▶ **TASK**:
A faithful transcription of the entries below is required.

▶ **EXERCISE DATA**:
-*-

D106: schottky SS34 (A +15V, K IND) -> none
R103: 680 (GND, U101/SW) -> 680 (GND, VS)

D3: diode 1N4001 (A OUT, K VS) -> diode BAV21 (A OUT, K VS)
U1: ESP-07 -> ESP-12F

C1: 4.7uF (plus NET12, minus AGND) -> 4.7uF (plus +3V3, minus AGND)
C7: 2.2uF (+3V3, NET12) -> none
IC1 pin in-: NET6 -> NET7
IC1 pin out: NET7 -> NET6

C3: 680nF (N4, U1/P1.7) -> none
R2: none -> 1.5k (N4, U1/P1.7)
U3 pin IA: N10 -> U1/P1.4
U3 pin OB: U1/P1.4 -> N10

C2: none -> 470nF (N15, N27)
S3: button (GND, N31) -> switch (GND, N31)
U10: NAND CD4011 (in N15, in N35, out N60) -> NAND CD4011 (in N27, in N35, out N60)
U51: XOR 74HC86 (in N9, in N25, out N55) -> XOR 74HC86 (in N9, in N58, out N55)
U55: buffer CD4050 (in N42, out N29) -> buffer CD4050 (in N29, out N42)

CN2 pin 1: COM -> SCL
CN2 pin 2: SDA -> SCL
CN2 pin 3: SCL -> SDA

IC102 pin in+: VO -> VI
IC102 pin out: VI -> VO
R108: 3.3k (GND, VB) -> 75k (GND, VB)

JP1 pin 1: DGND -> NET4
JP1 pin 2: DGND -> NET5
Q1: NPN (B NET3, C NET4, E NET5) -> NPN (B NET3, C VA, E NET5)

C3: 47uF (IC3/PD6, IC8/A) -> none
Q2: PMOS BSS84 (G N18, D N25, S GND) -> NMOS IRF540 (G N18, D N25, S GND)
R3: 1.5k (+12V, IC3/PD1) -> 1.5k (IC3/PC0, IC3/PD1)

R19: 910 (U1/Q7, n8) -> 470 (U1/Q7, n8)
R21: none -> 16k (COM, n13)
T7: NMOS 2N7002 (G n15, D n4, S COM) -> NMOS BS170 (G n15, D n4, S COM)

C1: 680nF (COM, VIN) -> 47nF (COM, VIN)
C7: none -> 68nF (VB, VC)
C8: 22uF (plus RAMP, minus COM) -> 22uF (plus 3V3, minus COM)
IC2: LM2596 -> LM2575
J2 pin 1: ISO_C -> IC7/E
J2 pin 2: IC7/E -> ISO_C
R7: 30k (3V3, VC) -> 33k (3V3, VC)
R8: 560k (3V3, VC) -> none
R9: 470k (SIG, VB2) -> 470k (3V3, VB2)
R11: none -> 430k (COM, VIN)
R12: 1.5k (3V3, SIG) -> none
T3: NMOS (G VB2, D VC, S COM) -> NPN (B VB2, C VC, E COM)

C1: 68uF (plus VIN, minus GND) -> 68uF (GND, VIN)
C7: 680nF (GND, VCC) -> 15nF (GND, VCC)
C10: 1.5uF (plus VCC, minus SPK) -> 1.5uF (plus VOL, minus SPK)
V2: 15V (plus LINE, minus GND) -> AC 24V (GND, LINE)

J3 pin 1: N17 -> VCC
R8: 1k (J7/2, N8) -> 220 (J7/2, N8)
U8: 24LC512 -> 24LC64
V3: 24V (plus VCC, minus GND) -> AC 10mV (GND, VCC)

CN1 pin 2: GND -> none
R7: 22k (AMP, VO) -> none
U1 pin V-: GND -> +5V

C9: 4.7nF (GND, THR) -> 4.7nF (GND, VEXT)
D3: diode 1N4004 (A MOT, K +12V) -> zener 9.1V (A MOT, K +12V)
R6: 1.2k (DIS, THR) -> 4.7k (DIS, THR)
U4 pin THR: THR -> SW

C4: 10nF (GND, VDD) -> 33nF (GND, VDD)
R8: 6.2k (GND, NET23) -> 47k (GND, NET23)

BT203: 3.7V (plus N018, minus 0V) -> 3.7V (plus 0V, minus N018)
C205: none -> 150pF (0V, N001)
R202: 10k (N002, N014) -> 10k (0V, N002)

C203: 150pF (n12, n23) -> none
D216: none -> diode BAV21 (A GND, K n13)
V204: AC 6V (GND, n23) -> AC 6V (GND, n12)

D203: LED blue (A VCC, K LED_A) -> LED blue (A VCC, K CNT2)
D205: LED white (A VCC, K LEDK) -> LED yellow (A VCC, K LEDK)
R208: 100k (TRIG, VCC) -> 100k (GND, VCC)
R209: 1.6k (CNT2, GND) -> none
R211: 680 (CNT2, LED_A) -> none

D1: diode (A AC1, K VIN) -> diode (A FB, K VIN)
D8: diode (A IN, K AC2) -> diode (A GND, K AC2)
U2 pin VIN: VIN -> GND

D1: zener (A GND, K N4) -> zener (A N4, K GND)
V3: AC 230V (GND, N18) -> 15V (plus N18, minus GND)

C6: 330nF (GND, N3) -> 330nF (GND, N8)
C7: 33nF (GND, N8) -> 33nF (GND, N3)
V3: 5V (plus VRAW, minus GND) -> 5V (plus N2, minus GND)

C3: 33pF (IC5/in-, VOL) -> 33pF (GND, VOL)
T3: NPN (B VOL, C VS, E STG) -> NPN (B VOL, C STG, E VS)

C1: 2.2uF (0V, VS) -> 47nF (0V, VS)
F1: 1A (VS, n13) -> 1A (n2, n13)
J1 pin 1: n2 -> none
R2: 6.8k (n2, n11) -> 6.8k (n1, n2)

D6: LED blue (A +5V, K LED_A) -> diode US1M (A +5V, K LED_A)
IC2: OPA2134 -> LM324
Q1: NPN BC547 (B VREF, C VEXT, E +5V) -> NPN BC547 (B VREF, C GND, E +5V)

-*-

▶ **TASK RESULT**:
D106: schottky SS34 (A +15V, K IND) -> none
R103: 680 (GND, U101/SW) -> 680 (GND, VS)

D3: diode 1N4001 (A OUT, K VS) -> diode BAV21 (A OUT, K VS)
U1: ESP-07 -> ESP-12F

C1: 4.7uF (plus NET12, minus AGND) -> 4.7uF (plus +3V3, minus AGND)
C7: 2.2uF (+3V3, NET12) -> none
IC1 pin in-: NET6 -> NET7
IC1 pin out: NET7 -> NET6

C3: 680nF (N4, U1/P1.7) -> none
R2: none -> 1.5k (N4, U1/P1.7)
U3 pin IA: N10 -> U1/P1.4
U3 pin OB: U1/P1.4 -> N10

C2: none -> 470nF (N15, N27)
S3: button (GND, N31) -> switch (GND, N31)
U10: NAND CD4011 (in N15, in N35, out N60) -> NAND CD4011 (in N27, in N35, out N60)
U51: XOR 74HC86 (in N9, in N25, out N55) -> XOR 74HC86 (in N9, in N58, out N55)
U55: buffer CD4050 (in N42, out N29) -> buffer CD4050 (in N29, out N42)

CN2 pin 1: COM -> SCL
CN2 pin 2: SDA -> SCL
CN2 pin 3: SCL -> SDA

IC102 pin in+: VO -> VI
IC102 pin out: VI -> VO
R108: 3.3k (GND, VB) -> 75k (GND, VB)

JP1 pin 1: DGND -> NET4
JP1 pin 2: DGND -> NET5
Q1: NPN (B NET3, C NET4, E NET5) -> NPN (B NET3, C VA, E NET5)

C3: 47uF (IC3/PD6, IC8/A) -> none
Q2: PMOS BSS84 (G N18, D N25, S GND) -> NMOS IRF540 (G N18, D N25, S GND)
R3: 1.5k (+12V, IC3/PD1) -> 1.5k (IC3/PC0, IC3/PD1)

R19: 910 (U1/Q7, n8) -> 470 (U1/Q7, n8)
R21: none -> 16k (COM, n13)
T7: NMOS 2N7002 (G n15, D n4, S COM) -> NMOS BS170 (G n15, D n4, S COM)

C1: 680nF (COM, VIN) -> 47nF (COM, VIN)
C7: none -> 68nF (VB, VC)
C8: 22uF (plus RAMP, minus COM) -> 22uF (plus 3V3, minus COM)
IC2: LM2596 -> LM2575
J2 pin 1: ISO_C -> IC7/E
J2 pin 2: IC7/E -> ISO_C
R7: 30k (3V3, VC) -> 33k (3V3, VC)
R8: 560k (3V3, VC) -> none
R9: 470k (SIG, VB2) -> 470k (3V3, VB2)
R11: none -> 430k (COM, VIN)
R12: 1.5k (3V3, SIG) -> none
T3: NMOS (G VB2, D VC, S COM) -> NPN (B VB2, C VC, E COM)

C1: 68uF (plus VIN, minus GND) -> 68uF (GND, VIN)
C7: 680nF (GND, VCC) -> 15nF (GND, VCC)
C10: 1.5uF (plus VCC, minus SPK) -> 1.5uF (plus VOL, minus SPK)
V2: 15V (plus LINE, minus GND) -> AC 24V (GND, LINE)

J3 pin 1: N17 -> VCC
R8: 1k (J7/2, N8) -> 220 (J7/2, N8)
U8: 24LC512 -> 24LC64
V3: 24V (plus VCC, minus GND) -> AC 10mV (GND, VCC)

CN1 pin 2: GND -> none
R7: 22k (AMP, VO) -> none
U1 pin V-: GND -> +5V

C9: 4.7nF (GND, THR) -> 4.7nF (GND, VEXT)
D3: diode 1N4004 (A MOT, K +12V) -> zener 9.1V (A MOT, K +12V)
R6: 1.2k (DIS, THR) -> 4.7k (DIS, THR)
U4 pin THR: THR -> SW

C4: 10nF (GND, VDD) -> 33nF (GND, VDD)
R8: 6.2k (GND, NET23) -> 47k (GND, NET23)

BT203: 3.7V (plus N018, minus 0V) -> 3.7V (plus 0V, minus N018)
C205: none -> 150pF (0V, N001)
R202: 10k (N002, N014) -> 10k (0V, N002)

C203: 150pF (n12, n23) -> none
D216: none -> diode BAV21 (A GND, K n13)
V204: AC 6V (GND, n23) -> AC 6V (GND, n12)

D203: LED blue (A VCC, K LED_A) -> LED blue (A VCC, K CNT2)
D205: LED white (A VCC, K LEDK) -> LED yellow (A VCC, K LEDK)
R208: 100k (TRIG, VCC) -> 100k (GND, VCC)
R209: 1.6k (CNT2, GND) -> none
R211: 680 (CNT2, LED_A) -> none

D1: diode (A AC1, K VIN) -> diode (A FB, K VIN)
D8: diode (A IN, K AC2) -> diode (A GND, K AC2)
U2 pin VIN: VIN -> GND

D1: zener (A GND, K N4) -> zener (A N4, K GND)
V3: AC 230V (GND, N18) -> 15V (plus N18, minus GND)

C6: 330nF (GND, N3) -> 330nF (GND, N8)
C7: 33nF (GND, N8) -> 33nF (GND, N3)
V3: 5V (plus VRAW, minus GND) -> 5V (plus N2, minus GND)

C3: 33pF (IC5/in-, VOL) -> 33pF (GND, VOL)
T3: NPN (B VOL, C VS, E STG) -> NPN (B VOL, C STG, E VS)

C1: 2.2uF (0V, VS) -> 47nF (0V, VS)
F1: 1A (VS, n13) -> 1A (n2, n13)
J1 pin 1: n2 -> none
R2: 6.8k (n2, n11) -> 6.8k (n1, n2)

D6: LED blue (A +5V, K LED_A) -> diode US1M (A +5V, K LED_A)
IC2: OPA2134 -> LM324
Q1: NPN BC547 (B VREF, C VEXT, E +5V) -> NPN BC547 (B VREF, C GND, E +5V)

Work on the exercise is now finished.